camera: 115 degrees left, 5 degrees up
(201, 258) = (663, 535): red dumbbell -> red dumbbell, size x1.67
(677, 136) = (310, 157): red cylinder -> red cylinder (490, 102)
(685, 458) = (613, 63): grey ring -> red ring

....

What is being asked
From the first line to the last, retype the data exactly.

Exercise result
camera: 115 degrees left, 5 degrees up
(201, 258) = (663, 535): red dumbbell -> red dumbbell, size x1.67
(677, 136) = (310, 157): red cylinder -> red cylinder (490, 102)
(685, 458) = (613, 63): grey ring -> red ring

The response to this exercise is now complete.